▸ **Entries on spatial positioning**
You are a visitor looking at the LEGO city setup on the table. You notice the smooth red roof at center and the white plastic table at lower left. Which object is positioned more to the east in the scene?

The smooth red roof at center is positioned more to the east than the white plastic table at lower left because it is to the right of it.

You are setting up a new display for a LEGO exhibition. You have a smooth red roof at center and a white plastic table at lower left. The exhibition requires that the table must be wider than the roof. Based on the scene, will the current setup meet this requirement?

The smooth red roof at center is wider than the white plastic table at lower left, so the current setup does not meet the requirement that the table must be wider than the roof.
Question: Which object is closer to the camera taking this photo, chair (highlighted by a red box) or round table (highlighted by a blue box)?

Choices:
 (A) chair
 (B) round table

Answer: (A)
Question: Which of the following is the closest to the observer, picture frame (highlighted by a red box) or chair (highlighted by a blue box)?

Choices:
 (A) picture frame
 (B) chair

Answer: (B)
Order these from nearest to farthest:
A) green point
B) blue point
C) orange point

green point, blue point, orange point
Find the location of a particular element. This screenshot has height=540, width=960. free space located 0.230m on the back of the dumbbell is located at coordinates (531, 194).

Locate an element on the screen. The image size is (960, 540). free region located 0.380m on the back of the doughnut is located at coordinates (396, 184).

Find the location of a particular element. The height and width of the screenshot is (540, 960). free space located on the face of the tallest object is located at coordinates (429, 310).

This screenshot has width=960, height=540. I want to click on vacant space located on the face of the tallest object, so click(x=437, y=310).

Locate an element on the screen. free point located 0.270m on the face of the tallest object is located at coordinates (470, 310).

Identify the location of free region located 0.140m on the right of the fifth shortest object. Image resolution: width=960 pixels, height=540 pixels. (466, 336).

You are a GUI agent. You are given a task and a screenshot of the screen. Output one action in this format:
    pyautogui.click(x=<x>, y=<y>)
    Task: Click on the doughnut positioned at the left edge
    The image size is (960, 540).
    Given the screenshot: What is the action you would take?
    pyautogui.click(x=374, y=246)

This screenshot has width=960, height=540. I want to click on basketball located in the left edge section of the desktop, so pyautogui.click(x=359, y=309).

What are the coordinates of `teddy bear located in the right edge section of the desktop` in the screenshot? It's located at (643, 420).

▸ **WHAT IS NEEDED**
Copy every line of the records above, word for word, without changing anything.

▸ **THE COMPLETED TASK**
You are a visitor looking at the LEGO city setup on the table. You notice the smooth red roof at center and the white plastic table at lower left. Which object is positioned more to the east in the scene?

The smooth red roof at center is positioned more to the east than the white plastic table at lower left because it is to the right of it.

You are setting up a new display for a LEGO exhibition. You have a smooth red roof at center and a white plastic table at lower left. The exhibition requires that the table must be wider than the roof. Based on the scene, will the current setup meet this requirement?

The smooth red roof at center is wider than the white plastic table at lower left, so the current setup does not meet the requirement that the table must be wider than the roof.
Question: Which object is closer to the camera taking this photo, chair (highlighted by a red box) or round table (highlighted by a blue box)?

Choices:
 (A) chair
 (B) round table

Answer: (A)
Question: Which of the following is the closest to the observer, picture frame (highlighted by a red box) or chair (highlighted by a blue box)?

Choices:
 (A) picture frame
 (B) chair

Answer: (B)
Order these from nearest to farthest:
A) green point
B) blue point
C) orange point

green point, blue point, orange point
Find the location of a particular element. This screenshot has height=540, width=960. free space located 0.230m on the back of the dumbbell is located at coordinates (531, 194).

Locate an element on the screen. The image size is (960, 540). free region located 0.380m on the back of the doughnut is located at coordinates (396, 184).

Find the location of a particular element. The height and width of the screenshot is (540, 960). free space located on the face of the tallest object is located at coordinates (429, 310).

This screenshot has width=960, height=540. I want to click on vacant space located on the face of the tallest object, so click(x=437, y=310).

Locate an element on the screen. free point located 0.270m on the face of the tallest object is located at coordinates (470, 310).

Identify the location of free region located 0.140m on the right of the fifth shortest object. Image resolution: width=960 pixels, height=540 pixels. (466, 336).

You are a GUI agent. You are given a task and a screenshot of the screen. Output one action in this format:
    pyautogui.click(x=<x>, y=<y>)
    Task: Click on the doughnut positioned at the left edge
    The image size is (960, 540).
    Given the screenshot: What is the action you would take?
    pyautogui.click(x=374, y=246)

This screenshot has width=960, height=540. I want to click on basketball located in the left edge section of the desktop, so pyautogui.click(x=359, y=309).

What are the coordinates of `teddy bear located in the right edge section of the desktop` in the screenshot? It's located at (643, 420).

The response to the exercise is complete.